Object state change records
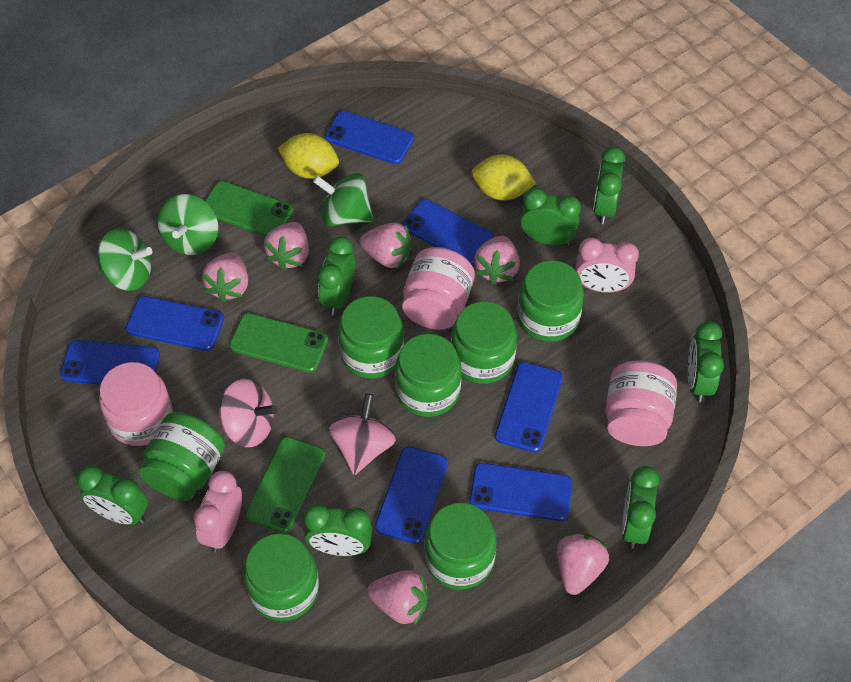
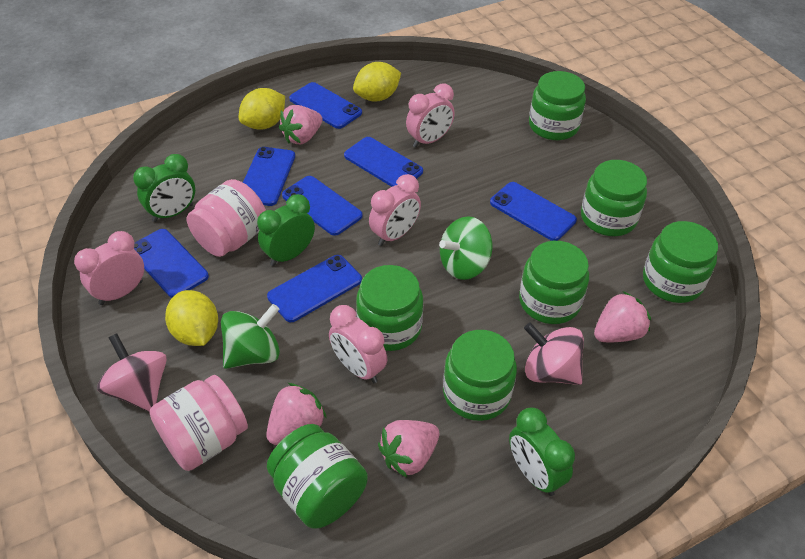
green clock: 7 -> 3
green phone: 3 -> 0
green spinning top: 3 -> 2
pink clock: 2 -> 4
pink jar: 3 -> 2
pink strawberry: 6 -> 4
yellow lemon: 2 -> 3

## Work instruction:
Return exactly the run of lines that opens with the one containing "green phone: 3 -> 0" and closes with the last line of the records above.

## Your response:
green phone: 3 -> 0
green spinning top: 3 -> 2
pink clock: 2 -> 4
pink jar: 3 -> 2
pink strawberry: 6 -> 4
yellow lemon: 2 -> 3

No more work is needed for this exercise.